**Task to carry out**: If a record holds a picture, drop the picture and return the rest of the record word for word.

**Given entries**:
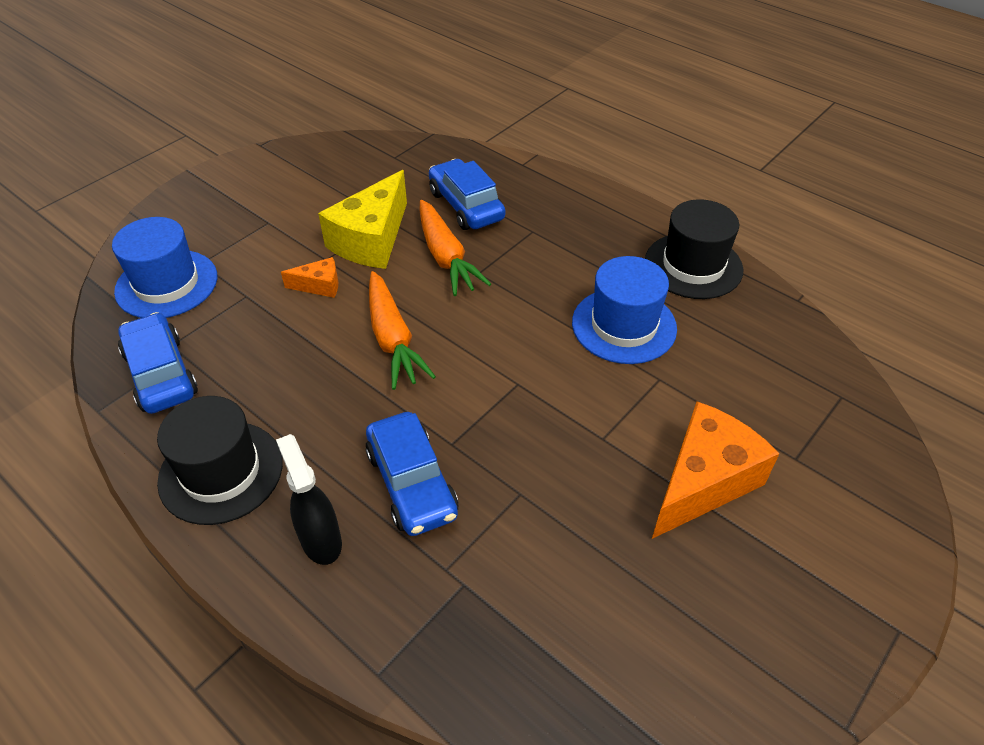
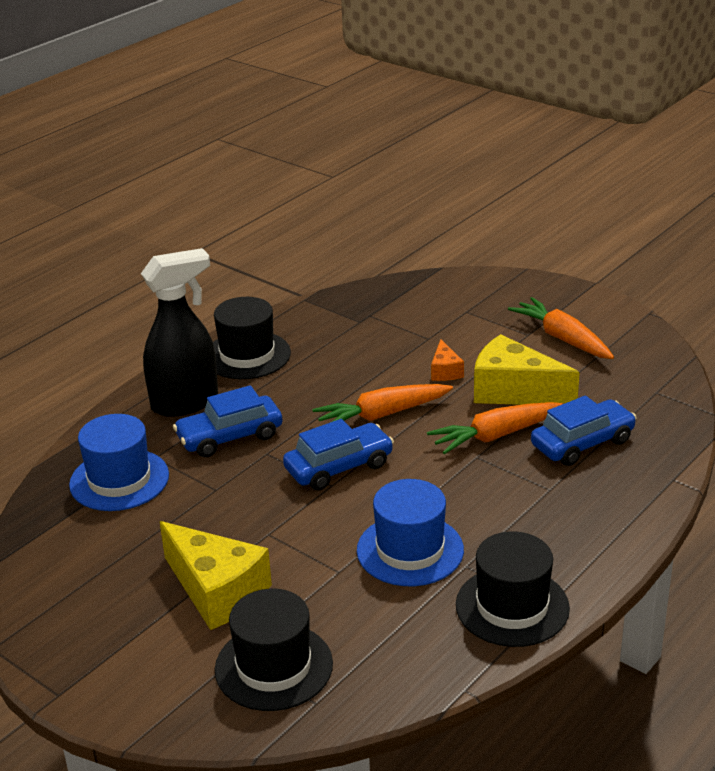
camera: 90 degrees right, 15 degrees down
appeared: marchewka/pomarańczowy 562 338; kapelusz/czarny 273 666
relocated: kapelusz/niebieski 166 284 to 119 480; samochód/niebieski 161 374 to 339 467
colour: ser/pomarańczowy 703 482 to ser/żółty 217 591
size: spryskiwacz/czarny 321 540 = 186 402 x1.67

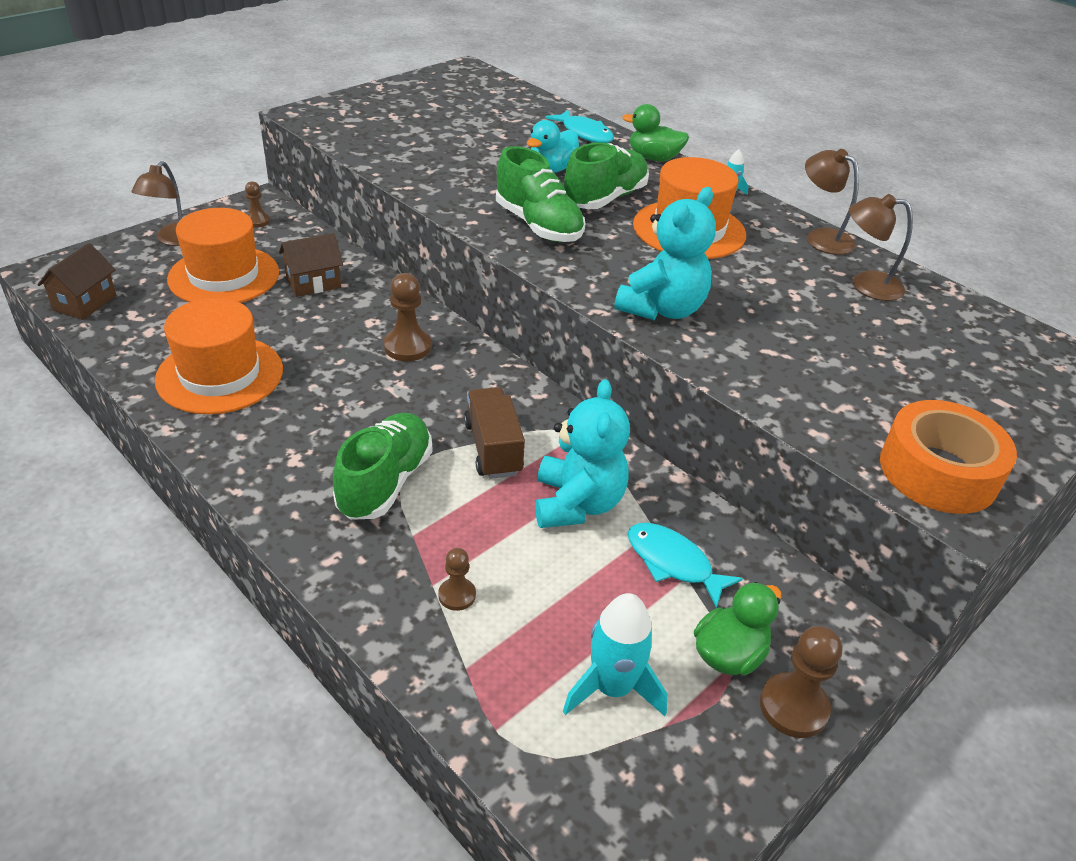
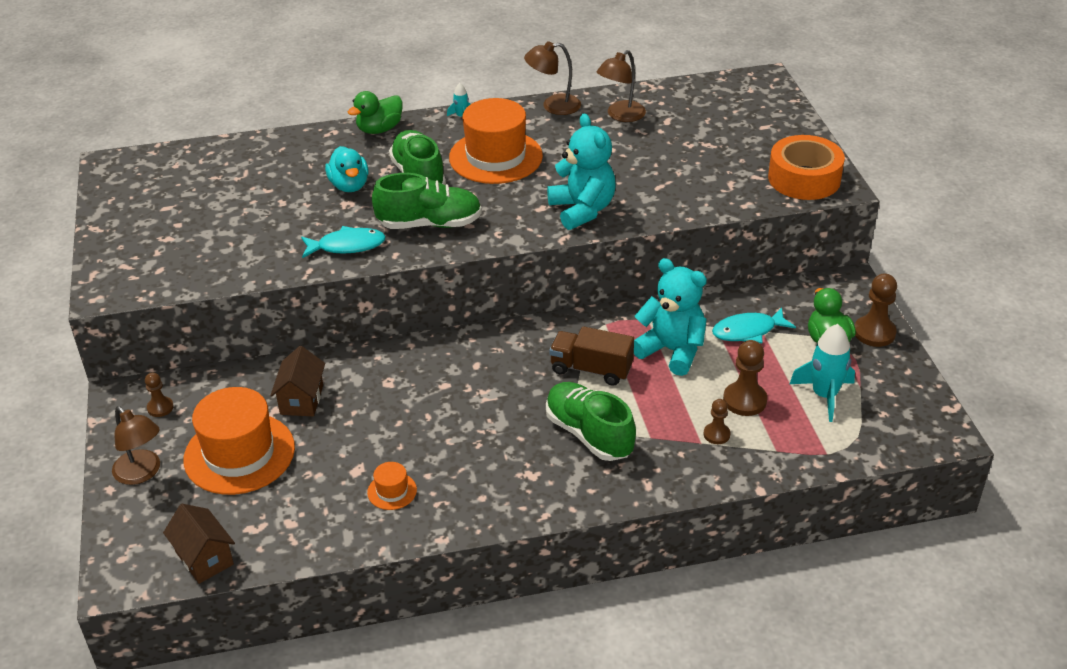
camera: 55 degrees left, 0 degrees up
relocated: ryba/turkusowy 584 133 to 347 246; pionek/brązowy 407 347 to 744 400
size: kapelusz/pomarańczowy 220 375 = 392 491 x0.44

**Your solution**:
camera: 90 degrees right, 15 degrees down
appeared: marchewka/pomarańczowy 562 338; kapelusz/czarny 273 666
relocated: kapelusz/niebieski 166 284 to 119 480; samochód/niebieski 161 374 to 339 467
colour: ser/pomarańczowy 703 482 to ser/żółty 217 591
size: spryskiwacz/czarny 321 540 = 186 402 x1.67

camera: 55 degrees left, 0 degrees up
relocated: ryba/turkusowy 584 133 to 347 246; pionek/brązowy 407 347 to 744 400
size: kapelusz/pomarańczowy 220 375 = 392 491 x0.44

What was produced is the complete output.